• **Required action**: Your response must be made up of each line in the data below that contains the string "turquoise".

• **Scene difference descriptions**:
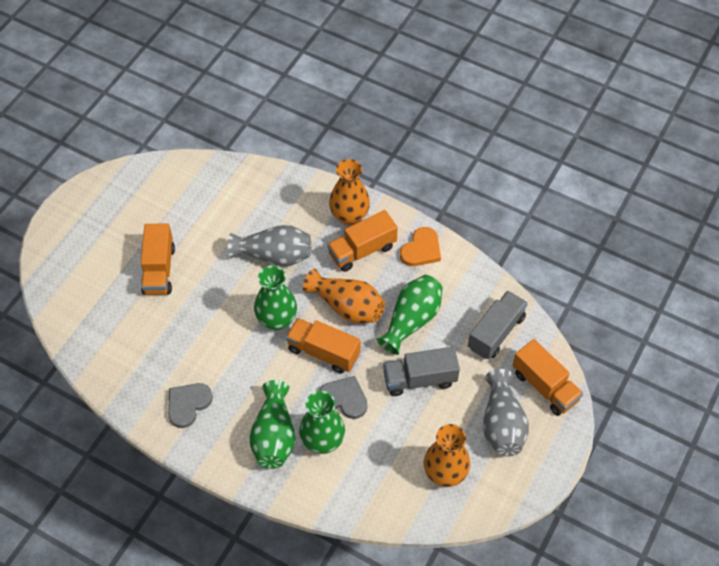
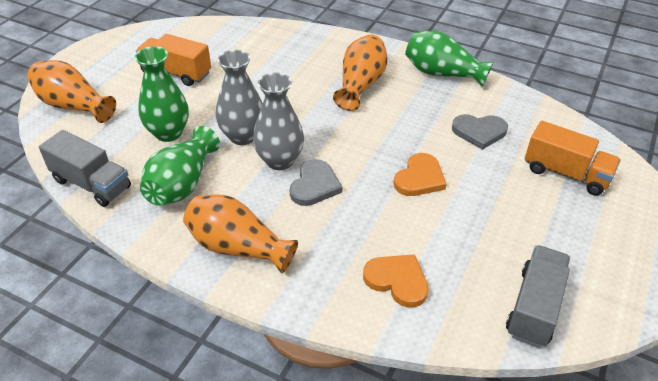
green vase: 4 -> 3
orange heart: 1 -> 2
orange truck: 4 -> 2

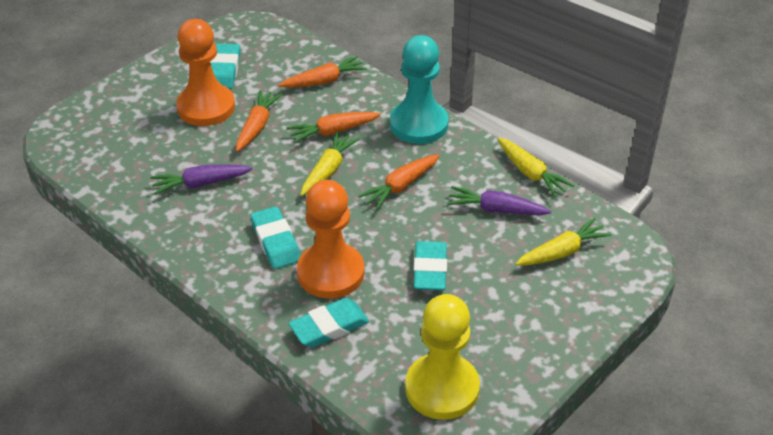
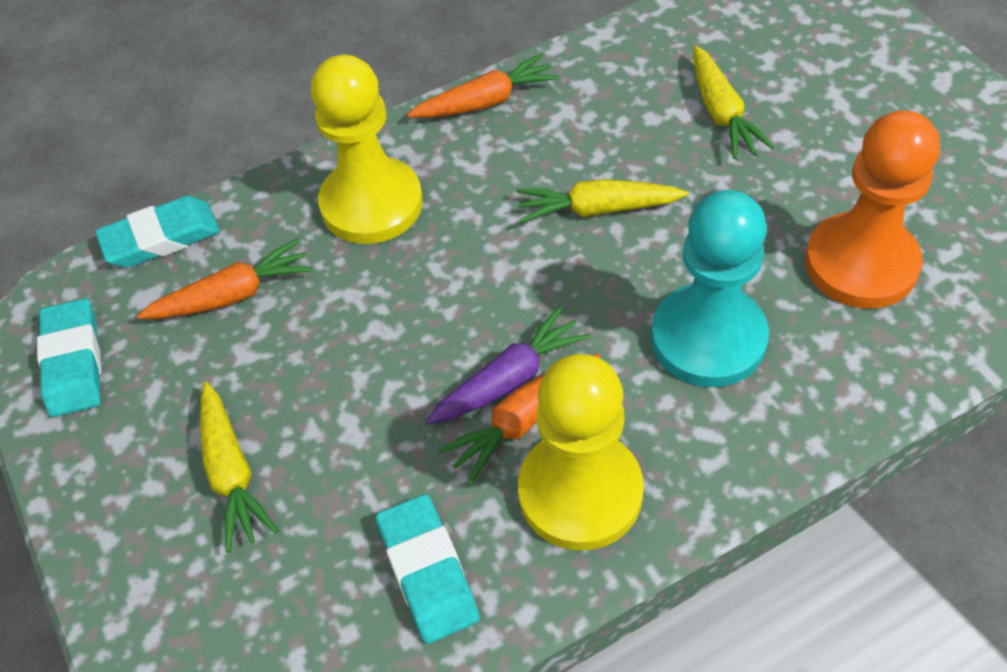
orange carrot: 4 -> 3
orange pawn: 2 -> 1
purple carrot: 2 -> 1
turquoise eraser: 4 -> 3
yellow pawn: 1 -> 2

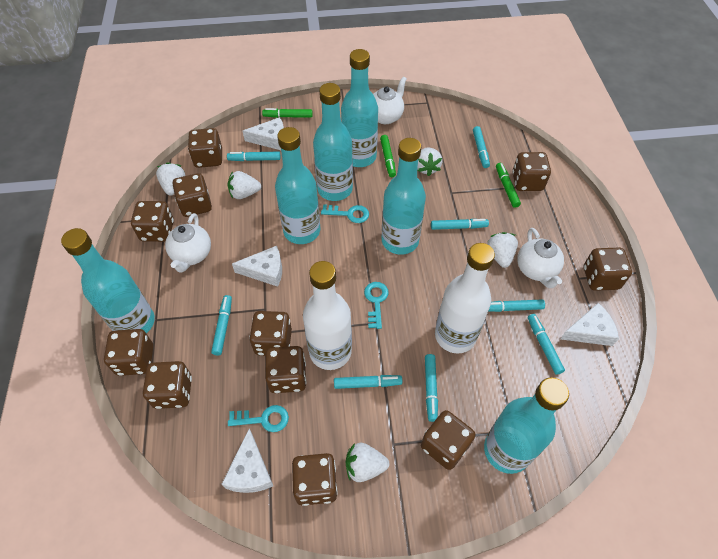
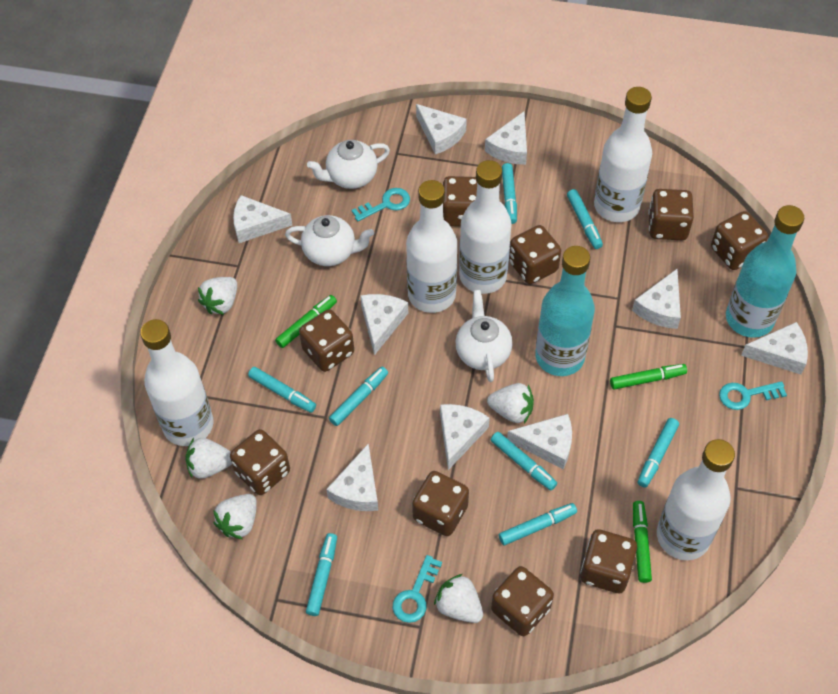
brown dice: 11 -> 9
turquoise bottle: 6 -> 2
white bottle: 2 -> 5
white cheese: 4 -> 9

• **Response**:
turquoise eraser: 4 -> 3
turquoise bottle: 6 -> 2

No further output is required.